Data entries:
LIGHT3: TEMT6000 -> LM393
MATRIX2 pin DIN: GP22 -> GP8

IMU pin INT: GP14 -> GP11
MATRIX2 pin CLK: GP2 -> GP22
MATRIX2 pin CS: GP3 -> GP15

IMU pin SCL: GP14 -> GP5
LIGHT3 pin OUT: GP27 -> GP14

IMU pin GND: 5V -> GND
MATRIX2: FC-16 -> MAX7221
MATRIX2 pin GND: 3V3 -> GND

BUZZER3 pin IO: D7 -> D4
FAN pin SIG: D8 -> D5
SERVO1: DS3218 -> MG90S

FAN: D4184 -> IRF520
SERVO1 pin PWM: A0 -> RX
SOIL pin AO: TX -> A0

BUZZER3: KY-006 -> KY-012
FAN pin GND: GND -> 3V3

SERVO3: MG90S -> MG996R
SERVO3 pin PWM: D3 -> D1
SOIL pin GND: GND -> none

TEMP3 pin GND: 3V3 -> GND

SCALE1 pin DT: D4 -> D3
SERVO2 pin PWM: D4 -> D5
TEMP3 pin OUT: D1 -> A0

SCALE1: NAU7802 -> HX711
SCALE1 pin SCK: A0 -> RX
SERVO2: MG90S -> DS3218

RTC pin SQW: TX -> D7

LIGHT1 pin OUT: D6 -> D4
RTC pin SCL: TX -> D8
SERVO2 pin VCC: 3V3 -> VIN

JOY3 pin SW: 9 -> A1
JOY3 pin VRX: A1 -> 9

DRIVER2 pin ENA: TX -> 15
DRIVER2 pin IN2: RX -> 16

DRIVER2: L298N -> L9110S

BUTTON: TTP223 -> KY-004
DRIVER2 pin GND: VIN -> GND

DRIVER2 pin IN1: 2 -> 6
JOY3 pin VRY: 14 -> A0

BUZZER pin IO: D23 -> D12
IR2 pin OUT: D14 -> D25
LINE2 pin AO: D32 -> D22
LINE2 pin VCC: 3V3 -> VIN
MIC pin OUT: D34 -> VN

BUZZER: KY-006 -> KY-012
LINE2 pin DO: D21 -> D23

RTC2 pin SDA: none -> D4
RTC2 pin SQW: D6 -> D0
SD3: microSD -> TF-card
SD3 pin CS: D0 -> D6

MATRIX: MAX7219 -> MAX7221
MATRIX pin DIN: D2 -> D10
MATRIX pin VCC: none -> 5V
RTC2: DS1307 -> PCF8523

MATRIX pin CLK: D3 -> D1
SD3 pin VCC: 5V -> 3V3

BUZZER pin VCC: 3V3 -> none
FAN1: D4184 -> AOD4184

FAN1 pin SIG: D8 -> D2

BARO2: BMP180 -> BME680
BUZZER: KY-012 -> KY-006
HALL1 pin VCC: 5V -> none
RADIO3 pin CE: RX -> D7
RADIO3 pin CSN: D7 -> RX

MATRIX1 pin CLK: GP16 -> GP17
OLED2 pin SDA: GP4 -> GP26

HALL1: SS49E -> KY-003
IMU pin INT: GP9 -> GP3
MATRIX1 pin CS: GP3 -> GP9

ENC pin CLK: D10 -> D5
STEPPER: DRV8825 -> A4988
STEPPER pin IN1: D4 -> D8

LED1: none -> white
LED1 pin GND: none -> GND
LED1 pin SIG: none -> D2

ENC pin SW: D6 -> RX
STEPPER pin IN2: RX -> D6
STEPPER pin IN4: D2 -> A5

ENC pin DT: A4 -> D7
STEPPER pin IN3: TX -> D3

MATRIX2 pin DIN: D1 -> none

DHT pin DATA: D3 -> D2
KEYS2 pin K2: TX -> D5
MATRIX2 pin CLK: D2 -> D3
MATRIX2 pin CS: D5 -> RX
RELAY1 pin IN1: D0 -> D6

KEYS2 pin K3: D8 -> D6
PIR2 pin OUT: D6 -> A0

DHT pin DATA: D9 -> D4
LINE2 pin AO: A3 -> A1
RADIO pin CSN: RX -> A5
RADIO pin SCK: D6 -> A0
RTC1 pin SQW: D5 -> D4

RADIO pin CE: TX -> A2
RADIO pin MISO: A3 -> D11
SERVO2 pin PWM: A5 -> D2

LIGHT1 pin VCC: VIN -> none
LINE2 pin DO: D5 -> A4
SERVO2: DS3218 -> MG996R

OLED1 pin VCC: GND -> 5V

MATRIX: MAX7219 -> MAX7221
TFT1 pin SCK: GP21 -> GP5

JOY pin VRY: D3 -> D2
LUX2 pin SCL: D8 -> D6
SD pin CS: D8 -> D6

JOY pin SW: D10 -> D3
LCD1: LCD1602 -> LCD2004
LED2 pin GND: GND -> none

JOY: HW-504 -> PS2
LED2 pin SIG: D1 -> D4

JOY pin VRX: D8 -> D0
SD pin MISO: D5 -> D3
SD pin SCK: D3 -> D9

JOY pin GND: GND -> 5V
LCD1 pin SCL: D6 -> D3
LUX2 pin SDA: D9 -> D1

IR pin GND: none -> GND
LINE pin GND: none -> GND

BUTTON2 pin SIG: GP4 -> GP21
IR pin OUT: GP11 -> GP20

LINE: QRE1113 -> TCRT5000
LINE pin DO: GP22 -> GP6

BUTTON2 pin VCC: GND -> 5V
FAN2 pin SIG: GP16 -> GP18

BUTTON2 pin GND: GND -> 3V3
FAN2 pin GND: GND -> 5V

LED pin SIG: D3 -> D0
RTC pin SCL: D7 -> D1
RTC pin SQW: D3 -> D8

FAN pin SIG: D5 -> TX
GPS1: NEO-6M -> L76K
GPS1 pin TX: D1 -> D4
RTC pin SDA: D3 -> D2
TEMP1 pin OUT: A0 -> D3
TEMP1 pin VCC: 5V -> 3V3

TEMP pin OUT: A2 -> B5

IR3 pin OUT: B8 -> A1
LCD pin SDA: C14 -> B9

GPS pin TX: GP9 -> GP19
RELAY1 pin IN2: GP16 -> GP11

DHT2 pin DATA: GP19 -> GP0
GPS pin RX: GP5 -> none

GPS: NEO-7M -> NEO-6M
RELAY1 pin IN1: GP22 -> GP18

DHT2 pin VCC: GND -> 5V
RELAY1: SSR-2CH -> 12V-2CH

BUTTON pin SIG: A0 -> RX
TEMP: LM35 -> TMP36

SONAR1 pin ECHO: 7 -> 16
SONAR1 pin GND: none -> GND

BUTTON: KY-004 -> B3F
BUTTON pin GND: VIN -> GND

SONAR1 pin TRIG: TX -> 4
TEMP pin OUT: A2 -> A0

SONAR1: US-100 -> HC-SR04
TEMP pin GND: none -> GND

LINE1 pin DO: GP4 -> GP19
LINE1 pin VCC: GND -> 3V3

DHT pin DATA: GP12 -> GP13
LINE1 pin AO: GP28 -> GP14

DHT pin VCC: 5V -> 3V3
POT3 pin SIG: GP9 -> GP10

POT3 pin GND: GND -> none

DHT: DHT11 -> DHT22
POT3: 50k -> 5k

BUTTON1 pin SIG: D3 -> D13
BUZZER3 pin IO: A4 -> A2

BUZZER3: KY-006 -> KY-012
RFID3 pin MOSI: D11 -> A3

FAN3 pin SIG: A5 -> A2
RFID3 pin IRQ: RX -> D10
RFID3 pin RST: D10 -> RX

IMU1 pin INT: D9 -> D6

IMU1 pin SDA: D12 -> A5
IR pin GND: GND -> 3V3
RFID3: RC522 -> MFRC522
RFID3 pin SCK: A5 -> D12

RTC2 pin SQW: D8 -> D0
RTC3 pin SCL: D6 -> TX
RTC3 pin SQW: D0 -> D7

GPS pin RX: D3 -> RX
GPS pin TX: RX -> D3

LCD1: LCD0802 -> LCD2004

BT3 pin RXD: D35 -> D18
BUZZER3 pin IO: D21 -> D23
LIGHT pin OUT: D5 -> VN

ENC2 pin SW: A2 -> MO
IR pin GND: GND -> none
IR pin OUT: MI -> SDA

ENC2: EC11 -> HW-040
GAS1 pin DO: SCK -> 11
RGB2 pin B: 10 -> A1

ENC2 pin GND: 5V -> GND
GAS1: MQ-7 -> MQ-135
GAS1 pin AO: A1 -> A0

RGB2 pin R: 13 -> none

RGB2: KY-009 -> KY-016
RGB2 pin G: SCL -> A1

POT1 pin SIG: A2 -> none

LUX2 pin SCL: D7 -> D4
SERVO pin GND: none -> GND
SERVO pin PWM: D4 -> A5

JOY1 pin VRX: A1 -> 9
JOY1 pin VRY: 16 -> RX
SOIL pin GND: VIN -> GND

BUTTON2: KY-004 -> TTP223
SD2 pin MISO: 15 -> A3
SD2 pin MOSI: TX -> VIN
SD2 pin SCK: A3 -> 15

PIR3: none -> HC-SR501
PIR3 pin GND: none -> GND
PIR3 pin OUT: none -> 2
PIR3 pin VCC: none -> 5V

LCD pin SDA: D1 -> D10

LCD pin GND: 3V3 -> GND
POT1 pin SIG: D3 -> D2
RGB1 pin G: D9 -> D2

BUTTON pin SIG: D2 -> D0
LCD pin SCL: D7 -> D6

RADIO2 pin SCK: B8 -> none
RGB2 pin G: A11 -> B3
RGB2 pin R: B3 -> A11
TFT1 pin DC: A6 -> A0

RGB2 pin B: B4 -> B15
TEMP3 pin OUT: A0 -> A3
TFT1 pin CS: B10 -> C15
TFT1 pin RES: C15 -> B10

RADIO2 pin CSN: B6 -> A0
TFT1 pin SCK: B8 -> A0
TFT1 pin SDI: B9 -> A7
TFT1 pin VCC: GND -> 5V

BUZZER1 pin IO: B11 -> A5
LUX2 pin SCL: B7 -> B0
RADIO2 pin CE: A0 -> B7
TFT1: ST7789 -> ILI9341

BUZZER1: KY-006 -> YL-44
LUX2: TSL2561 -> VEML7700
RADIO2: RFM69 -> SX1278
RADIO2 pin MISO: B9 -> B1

* What to work on *
Give back every line from the beginning of the records through the line holding "TEMP3 pin OUT: D1 -> A0", exactly as it reads, and leave out the rest.

* Expected output *
LIGHT3: TEMT6000 -> LM393
MATRIX2 pin DIN: GP22 -> GP8

IMU pin INT: GP14 -> GP11
MATRIX2 pin CLK: GP2 -> GP22
MATRIX2 pin CS: GP3 -> GP15

IMU pin SCL: GP14 -> GP5
LIGHT3 pin OUT: GP27 -> GP14

IMU pin GND: 5V -> GND
MATRIX2: FC-16 -> MAX7221
MATRIX2 pin GND: 3V3 -> GND

BUZZER3 pin IO: D7 -> D4
FAN pin SIG: D8 -> D5
SERVO1: DS3218 -> MG90S

FAN: D4184 -> IRF520
SERVO1 pin PWM: A0 -> RX
SOIL pin AO: TX -> A0

BUZZER3: KY-006 -> KY-012
FAN pin GND: GND -> 3V3

SERVO3: MG90S -> MG996R
SERVO3 pin PWM: D3 -> D1
SOIL pin GND: GND -> none

TEMP3 pin GND: 3V3 -> GND

SCALE1 pin DT: D4 -> D3
SERVO2 pin PWM: D4 -> D5
TEMP3 pin OUT: D1 -> A0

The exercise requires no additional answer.